_WHAT YOU SHOULD DO_:
Locate, in the data below, the line that contains "C203: 330pF (STG, VO) -> 4.7nF (STG, VO)" and the line that contains "D212: LED (A"; reproduce exactly those two lines and every line between them, nothing more.

_DATA EXTRACT_:

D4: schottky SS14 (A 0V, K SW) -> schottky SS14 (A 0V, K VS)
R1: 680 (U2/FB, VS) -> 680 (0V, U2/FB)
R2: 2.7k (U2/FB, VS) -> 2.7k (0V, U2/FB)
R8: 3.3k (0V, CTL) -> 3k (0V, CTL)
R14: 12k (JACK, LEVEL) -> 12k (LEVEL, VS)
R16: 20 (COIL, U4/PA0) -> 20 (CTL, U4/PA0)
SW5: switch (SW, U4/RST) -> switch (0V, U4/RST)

--

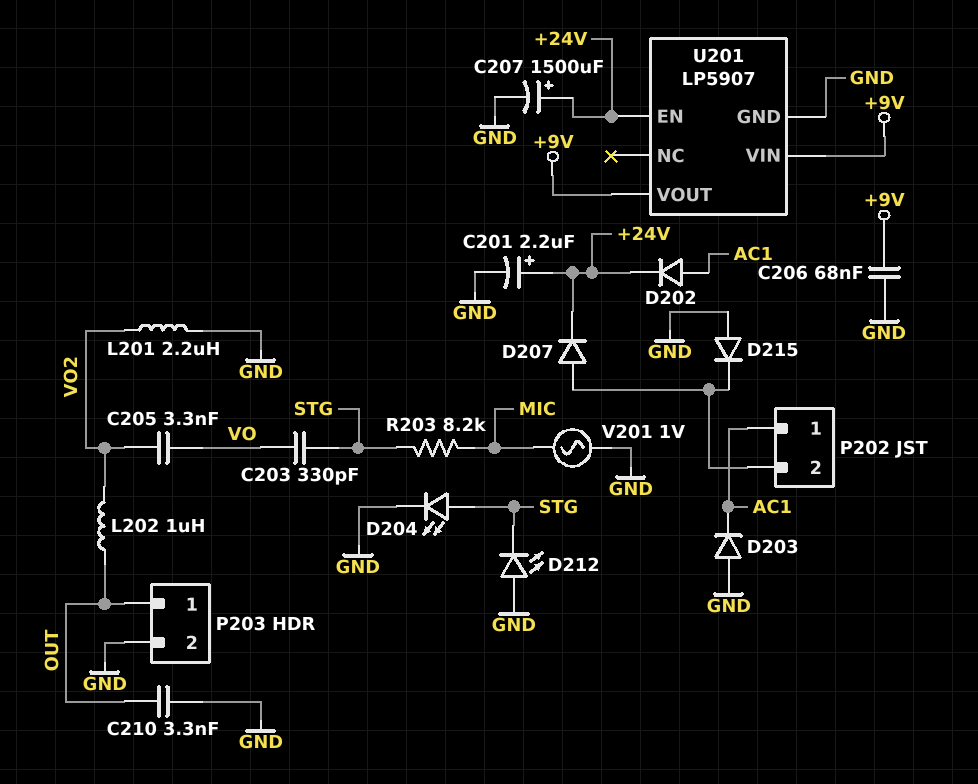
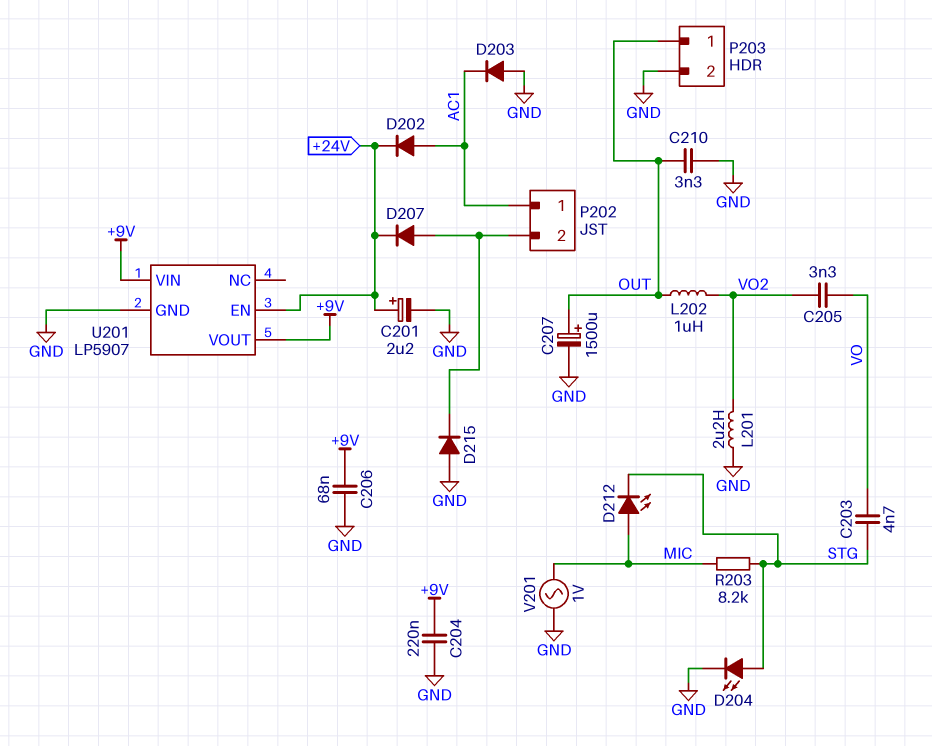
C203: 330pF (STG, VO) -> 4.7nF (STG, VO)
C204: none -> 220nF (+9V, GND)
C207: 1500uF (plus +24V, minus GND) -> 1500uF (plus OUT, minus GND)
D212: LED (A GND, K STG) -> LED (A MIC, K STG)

_RESPONSE BOX_:
C203: 330pF (STG, VO) -> 4.7nF (STG, VO)
C204: none -> 220nF (+9V, GND)
C207: 1500uF (plus +24V, minus GND) -> 1500uF (plus OUT, minus GND)
D212: LED (A GND, K STG) -> LED (A MIC, K STG)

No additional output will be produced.